* [WHAT IS NEEDED] Reproduce verbatim the lines of the material below, starting at the line with "camera: 10 degrees left, 15 degrees up" and ending at the line with "(387, 193) = (399, 268): pink capsule -> none", both inclusive; skip the rest.

* [THE DATA]
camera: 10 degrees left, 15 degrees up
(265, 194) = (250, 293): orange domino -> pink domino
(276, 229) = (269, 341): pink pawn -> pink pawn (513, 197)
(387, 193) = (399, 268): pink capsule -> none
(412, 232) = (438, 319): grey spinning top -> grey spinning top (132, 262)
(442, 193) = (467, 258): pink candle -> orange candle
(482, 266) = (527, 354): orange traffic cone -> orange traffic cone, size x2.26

...

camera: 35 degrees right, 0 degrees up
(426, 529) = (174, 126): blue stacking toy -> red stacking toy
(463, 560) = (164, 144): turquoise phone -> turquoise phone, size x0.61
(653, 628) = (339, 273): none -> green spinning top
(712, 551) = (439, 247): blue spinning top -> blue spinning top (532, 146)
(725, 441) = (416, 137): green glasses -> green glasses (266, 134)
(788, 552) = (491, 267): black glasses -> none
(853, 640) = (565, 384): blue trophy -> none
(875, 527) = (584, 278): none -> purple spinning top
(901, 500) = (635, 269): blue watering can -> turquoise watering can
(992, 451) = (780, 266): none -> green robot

...

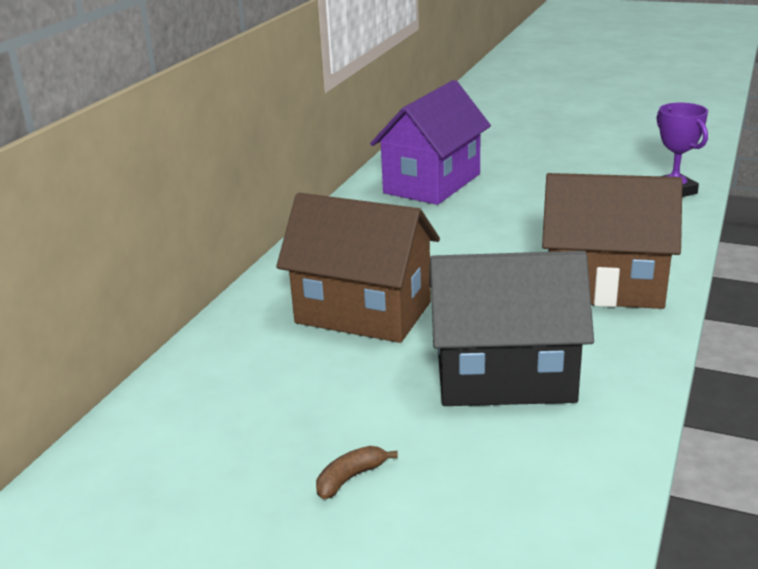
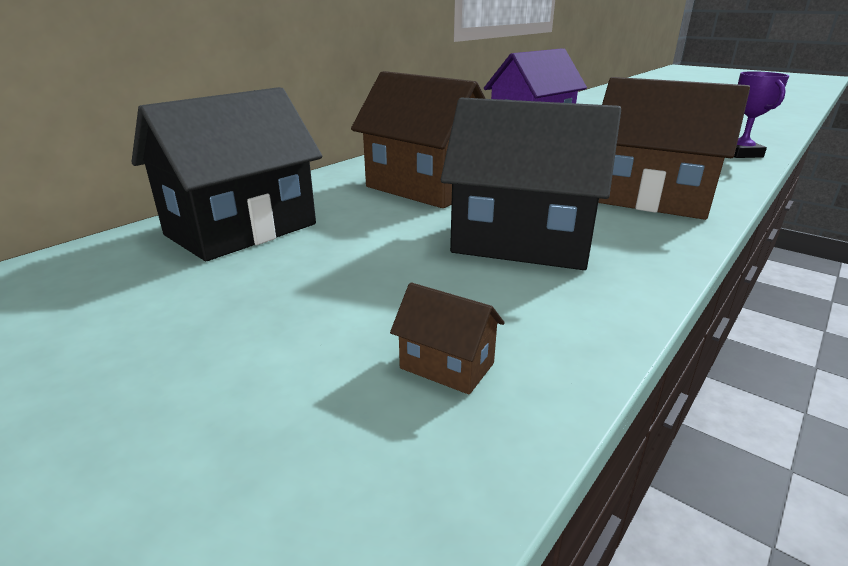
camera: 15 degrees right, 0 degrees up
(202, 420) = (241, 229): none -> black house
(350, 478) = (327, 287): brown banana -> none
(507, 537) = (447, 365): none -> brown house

* [TASK RESPONSE]
camera: 10 degrees left, 15 degrees up
(265, 194) = (250, 293): orange domino -> pink domino
(276, 229) = (269, 341): pink pawn -> pink pawn (513, 197)
(387, 193) = (399, 268): pink capsule -> none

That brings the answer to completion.